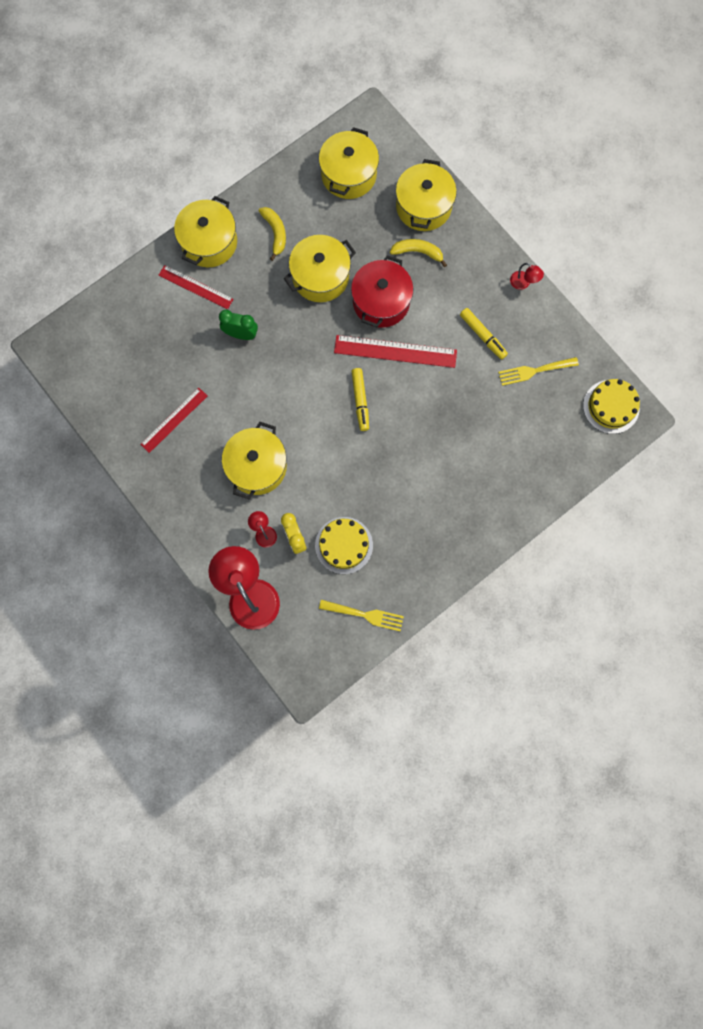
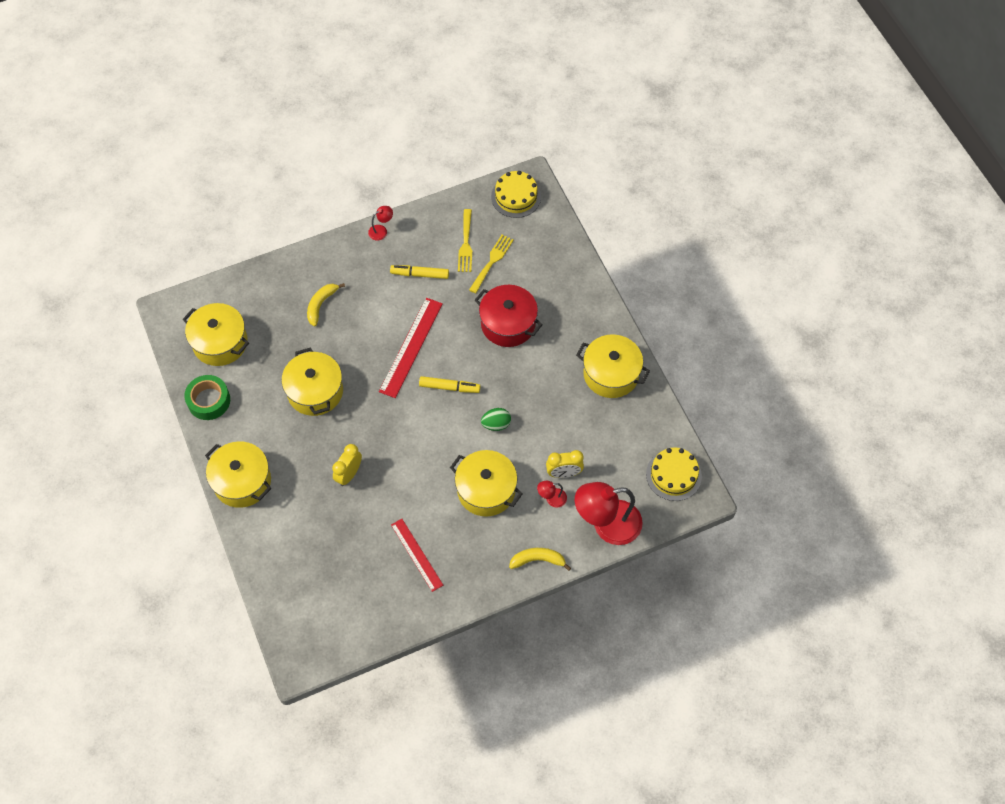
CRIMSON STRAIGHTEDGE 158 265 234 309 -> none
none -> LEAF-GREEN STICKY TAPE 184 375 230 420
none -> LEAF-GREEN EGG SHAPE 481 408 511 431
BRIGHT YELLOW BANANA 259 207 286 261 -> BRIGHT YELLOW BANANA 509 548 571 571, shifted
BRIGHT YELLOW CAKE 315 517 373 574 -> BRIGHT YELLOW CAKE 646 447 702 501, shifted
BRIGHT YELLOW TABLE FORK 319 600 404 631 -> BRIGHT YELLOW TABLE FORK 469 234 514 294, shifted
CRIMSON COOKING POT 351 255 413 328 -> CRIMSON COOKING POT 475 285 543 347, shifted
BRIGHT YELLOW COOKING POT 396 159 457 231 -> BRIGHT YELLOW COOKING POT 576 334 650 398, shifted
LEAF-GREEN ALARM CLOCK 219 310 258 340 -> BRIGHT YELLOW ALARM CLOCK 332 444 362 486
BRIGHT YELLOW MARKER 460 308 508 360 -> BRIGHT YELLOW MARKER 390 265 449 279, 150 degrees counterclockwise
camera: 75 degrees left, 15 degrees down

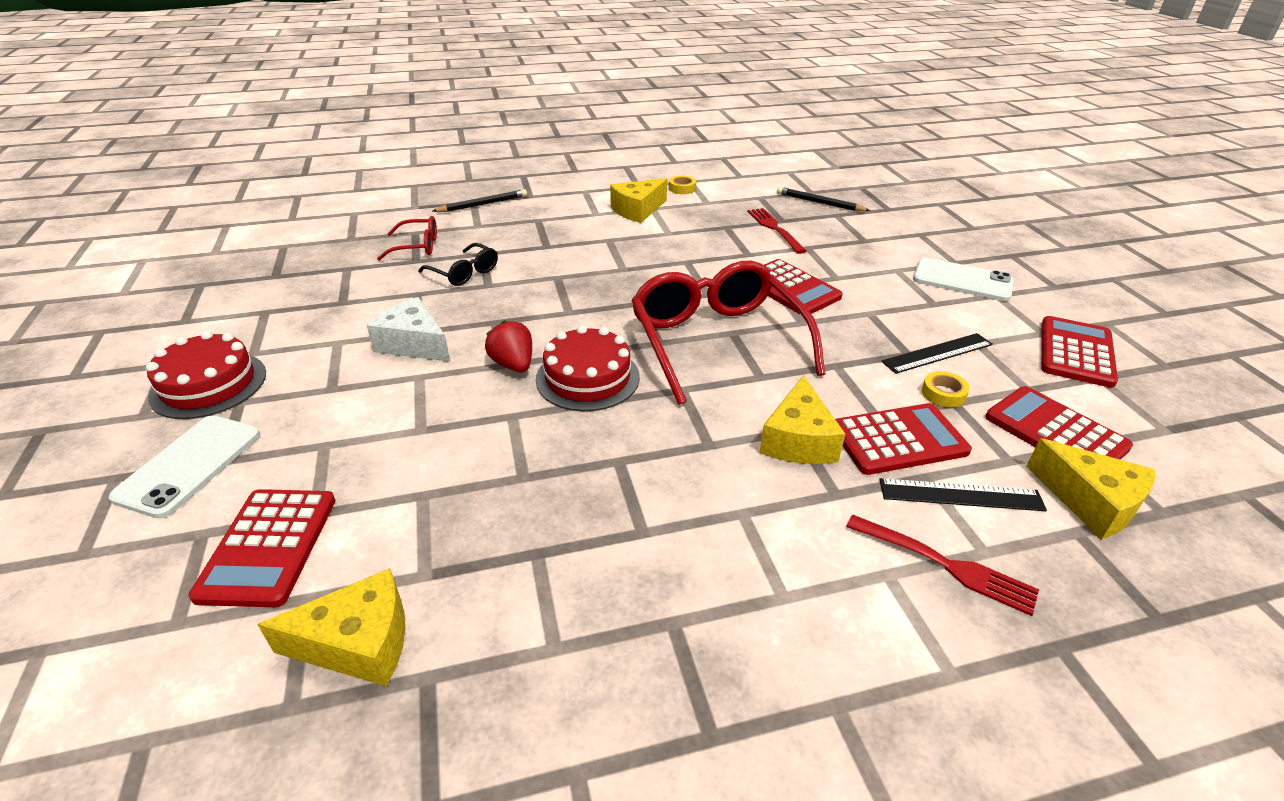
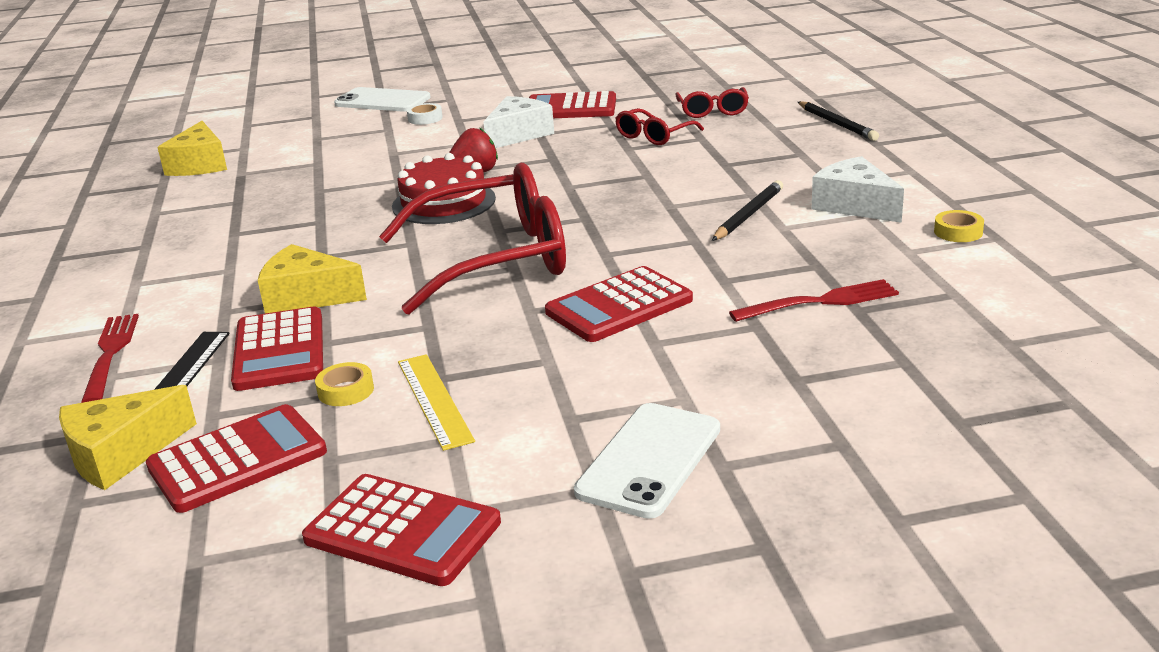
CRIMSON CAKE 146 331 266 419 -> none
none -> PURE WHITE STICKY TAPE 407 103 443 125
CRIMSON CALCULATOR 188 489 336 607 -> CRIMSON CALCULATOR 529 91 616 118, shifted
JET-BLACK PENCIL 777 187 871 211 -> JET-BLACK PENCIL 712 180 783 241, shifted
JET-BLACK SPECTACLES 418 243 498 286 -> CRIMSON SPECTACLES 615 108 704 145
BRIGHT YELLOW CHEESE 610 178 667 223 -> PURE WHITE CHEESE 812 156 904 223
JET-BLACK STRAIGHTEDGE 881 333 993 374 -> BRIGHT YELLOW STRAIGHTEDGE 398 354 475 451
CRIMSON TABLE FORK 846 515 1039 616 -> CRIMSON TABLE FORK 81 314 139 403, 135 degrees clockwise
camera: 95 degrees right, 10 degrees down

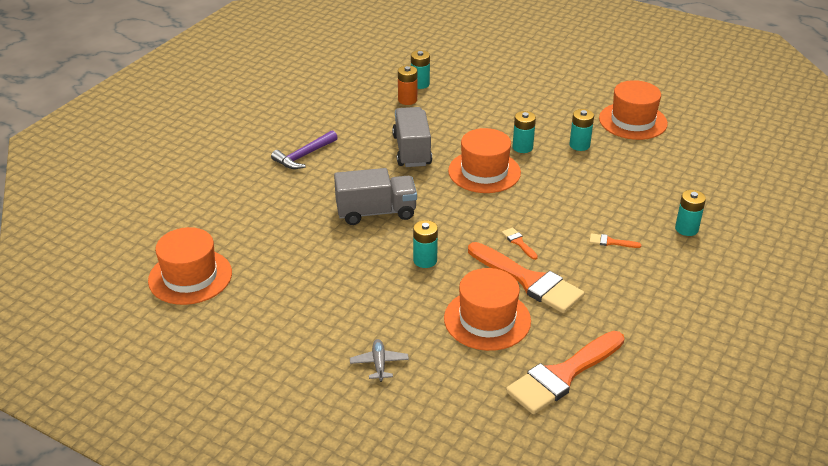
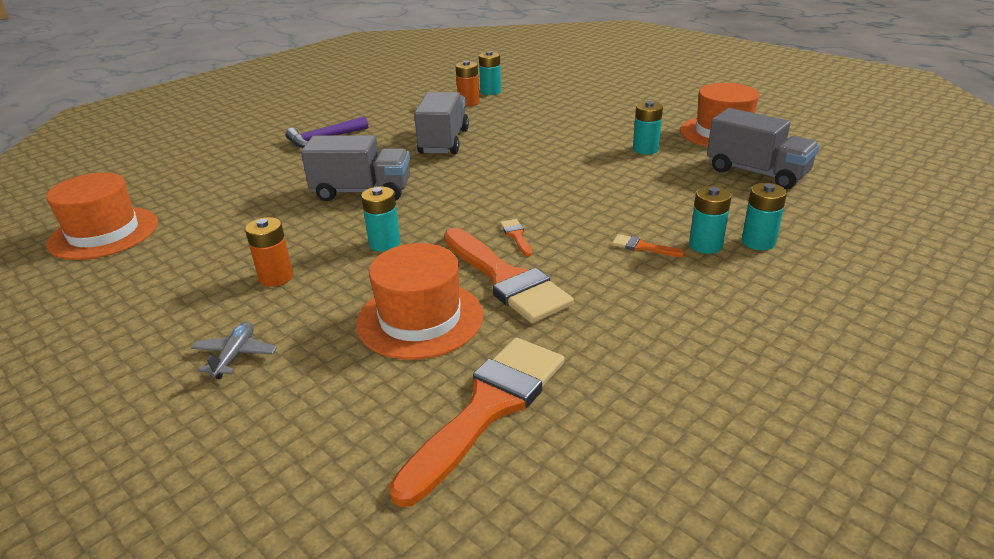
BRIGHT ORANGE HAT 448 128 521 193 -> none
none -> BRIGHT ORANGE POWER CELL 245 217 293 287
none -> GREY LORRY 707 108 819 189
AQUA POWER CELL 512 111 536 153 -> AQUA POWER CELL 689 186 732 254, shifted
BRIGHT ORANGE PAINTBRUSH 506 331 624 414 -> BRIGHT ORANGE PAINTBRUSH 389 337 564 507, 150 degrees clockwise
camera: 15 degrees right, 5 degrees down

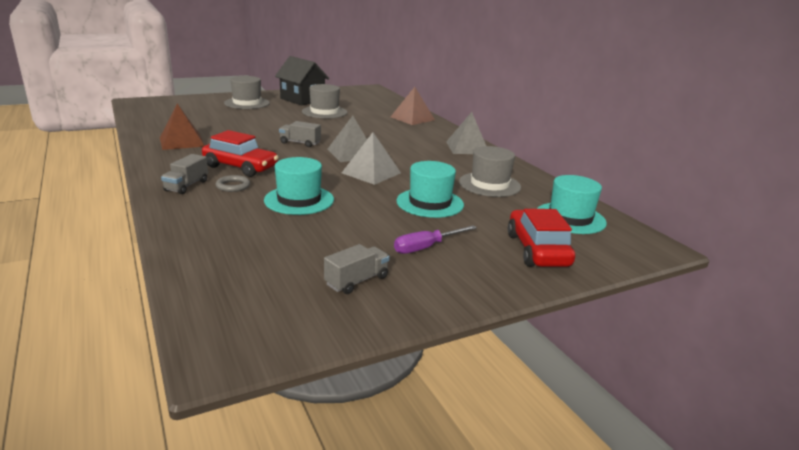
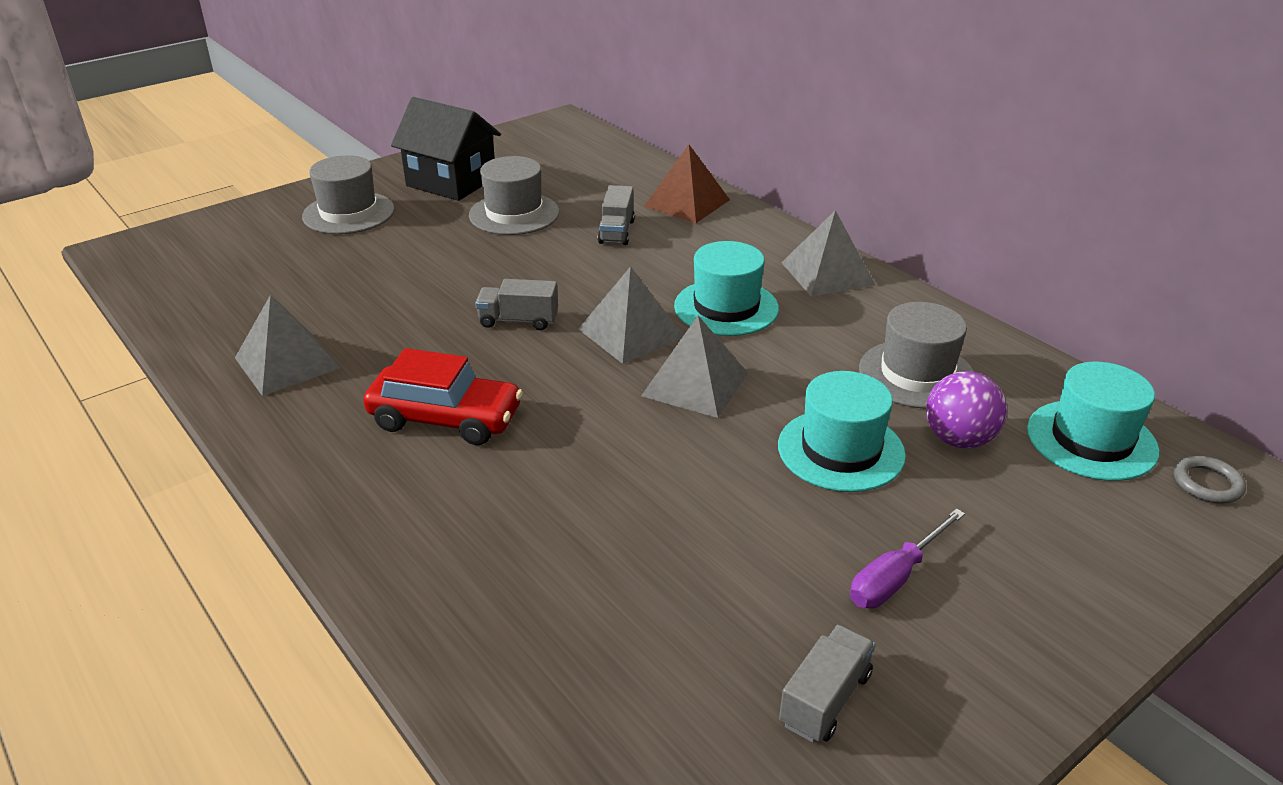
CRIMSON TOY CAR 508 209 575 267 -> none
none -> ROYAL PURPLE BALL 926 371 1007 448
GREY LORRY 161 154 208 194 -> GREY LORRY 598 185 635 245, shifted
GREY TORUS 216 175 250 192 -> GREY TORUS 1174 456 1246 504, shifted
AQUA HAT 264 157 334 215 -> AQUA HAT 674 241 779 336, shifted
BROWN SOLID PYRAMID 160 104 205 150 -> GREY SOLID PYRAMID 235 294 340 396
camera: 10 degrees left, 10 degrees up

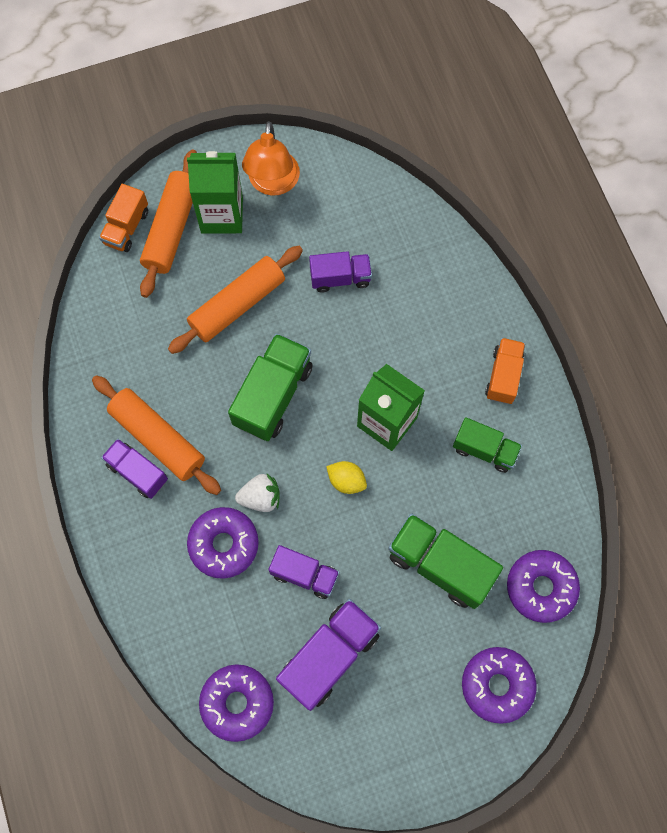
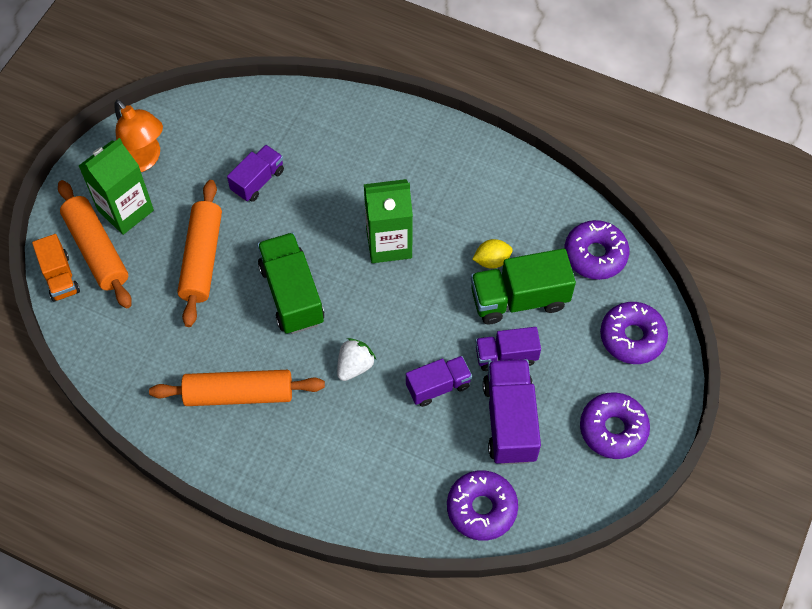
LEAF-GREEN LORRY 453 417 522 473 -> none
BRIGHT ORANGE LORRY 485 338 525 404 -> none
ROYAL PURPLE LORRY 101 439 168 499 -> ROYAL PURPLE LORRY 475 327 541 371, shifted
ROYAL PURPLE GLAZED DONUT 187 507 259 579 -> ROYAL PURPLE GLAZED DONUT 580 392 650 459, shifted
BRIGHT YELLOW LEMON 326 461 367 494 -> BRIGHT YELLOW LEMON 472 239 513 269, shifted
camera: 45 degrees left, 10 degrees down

━━━━━━━━

=== WHAT NEEDS TO BE DONE ===
The reply should consist only of the lines from the top of the material above through the line with "BRIGHT YELLOW MARKER 460", printed exactly, pictures omitted.

=== ANSWER TO THIS TASK ===
CRIMSON STRAIGHTEDGE 158 265 234 309 -> none
none -> LEAF-GREEN STICKY TAPE 184 375 230 420
none -> LEAF-GREEN EGG SHAPE 481 408 511 431
BRIGHT YELLOW BANANA 259 207 286 261 -> BRIGHT YELLOW BANANA 509 548 571 571, shifted
BRIGHT YELLOW CAKE 315 517 373 574 -> BRIGHT YELLOW CAKE 646 447 702 501, shifted
BRIGHT YELLOW TABLE FORK 319 600 404 631 -> BRIGHT YELLOW TABLE FORK 469 234 514 294, shifted
CRIMSON COOKING POT 351 255 413 328 -> CRIMSON COOKING POT 475 285 543 347, shifted
BRIGHT YELLOW COOKING POT 396 159 457 231 -> BRIGHT YELLOW COOKING POT 576 334 650 398, shifted
LEAF-GREEN ALARM CLOCK 219 310 258 340 -> BRIGHT YELLOW ALARM CLOCK 332 444 362 486
BRIGHT YELLOW MARKER 460 308 508 360 -> BRIGHT YELLOW MARKER 390 265 449 279, 150 degrees counterclockwise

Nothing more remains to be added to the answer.